[WHAT THE EXERCISE ASKS] What is needed is an exact copy of all the entries.

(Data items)
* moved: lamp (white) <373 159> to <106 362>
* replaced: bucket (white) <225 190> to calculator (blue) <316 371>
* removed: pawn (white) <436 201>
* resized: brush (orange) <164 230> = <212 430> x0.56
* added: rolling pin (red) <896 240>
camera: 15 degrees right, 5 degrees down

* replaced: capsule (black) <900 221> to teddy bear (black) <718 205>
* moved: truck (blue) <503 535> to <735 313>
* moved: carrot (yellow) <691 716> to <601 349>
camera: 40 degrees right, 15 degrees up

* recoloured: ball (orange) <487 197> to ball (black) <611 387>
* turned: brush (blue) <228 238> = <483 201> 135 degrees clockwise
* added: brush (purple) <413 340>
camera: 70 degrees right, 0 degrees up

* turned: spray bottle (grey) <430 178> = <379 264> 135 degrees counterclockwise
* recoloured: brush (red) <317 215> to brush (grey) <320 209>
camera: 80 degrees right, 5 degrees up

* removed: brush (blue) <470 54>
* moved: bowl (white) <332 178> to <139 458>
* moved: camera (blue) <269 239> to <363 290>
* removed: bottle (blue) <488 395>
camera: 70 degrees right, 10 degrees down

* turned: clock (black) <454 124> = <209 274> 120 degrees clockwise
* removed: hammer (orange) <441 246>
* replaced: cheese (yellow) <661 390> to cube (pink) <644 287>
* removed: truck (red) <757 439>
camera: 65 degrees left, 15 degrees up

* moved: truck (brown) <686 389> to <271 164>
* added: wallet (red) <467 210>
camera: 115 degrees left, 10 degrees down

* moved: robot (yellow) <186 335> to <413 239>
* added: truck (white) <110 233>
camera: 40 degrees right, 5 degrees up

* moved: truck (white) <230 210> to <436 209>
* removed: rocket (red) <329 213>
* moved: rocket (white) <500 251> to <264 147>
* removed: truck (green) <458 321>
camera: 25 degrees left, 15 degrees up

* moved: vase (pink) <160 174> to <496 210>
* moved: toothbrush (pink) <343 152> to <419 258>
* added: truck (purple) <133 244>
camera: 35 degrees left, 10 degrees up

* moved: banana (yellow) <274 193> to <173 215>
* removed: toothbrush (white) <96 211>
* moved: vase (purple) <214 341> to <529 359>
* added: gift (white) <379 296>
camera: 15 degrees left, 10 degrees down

[TASK OUTPUT]
* moved: lamp (white) <373 159> to <106 362>
* replaced: bucket (white) <225 190> to calculator (blue) <316 371>
* removed: pawn (white) <436 201>
* resized: brush (orange) <164 230> = <212 430> x0.56
* added: rolling pin (red) <896 240>
camera: 15 degrees right, 5 degrees down

* replaced: capsule (black) <900 221> to teddy bear (black) <718 205>
* moved: truck (blue) <503 535> to <735 313>
* moved: carrot (yellow) <691 716> to <601 349>
camera: 40 degrees right, 15 degrees up

* recoloured: ball (orange) <487 197> to ball (black) <611 387>
* turned: brush (blue) <228 238> = <483 201> 135 degrees clockwise
* added: brush (purple) <413 340>
camera: 70 degrees right, 0 degrees up

* turned: spray bottle (grey) <430 178> = <379 264> 135 degrees counterclockwise
* recoloured: brush (red) <317 215> to brush (grey) <320 209>
camera: 80 degrees right, 5 degrees up

* removed: brush (blue) <470 54>
* moved: bowl (white) <332 178> to <139 458>
* moved: camera (blue) <269 239> to <363 290>
* removed: bottle (blue) <488 395>
camera: 70 degrees right, 10 degrees down

* turned: clock (black) <454 124> = <209 274> 120 degrees clockwise
* removed: hammer (orange) <441 246>
* replaced: cheese (yellow) <661 390> to cube (pink) <644 287>
* removed: truck (red) <757 439>
camera: 65 degrees left, 15 degrees up

* moved: truck (brown) <686 389> to <271 164>
* added: wallet (red) <467 210>
camera: 115 degrees left, 10 degrees down

* moved: robot (yellow) <186 335> to <413 239>
* added: truck (white) <110 233>
camera: 40 degrees right, 5 degrees up

* moved: truck (white) <230 210> to <436 209>
* removed: rocket (red) <329 213>
* moved: rocket (white) <500 251> to <264 147>
* removed: truck (green) <458 321>
camera: 25 degrees left, 15 degrees up

* moved: vase (pink) <160 174> to <496 210>
* moved: toothbrush (pink) <343 152> to <419 258>
* added: truck (purple) <133 244>
camera: 35 degrees left, 10 degrees up

* moved: banana (yellow) <274 193> to <173 215>
* removed: toothbrush (white) <96 211>
* moved: vase (purple) <214 341> to <529 359>
* added: gift (white) <379 296>
camera: 15 degrees left, 10 degrees down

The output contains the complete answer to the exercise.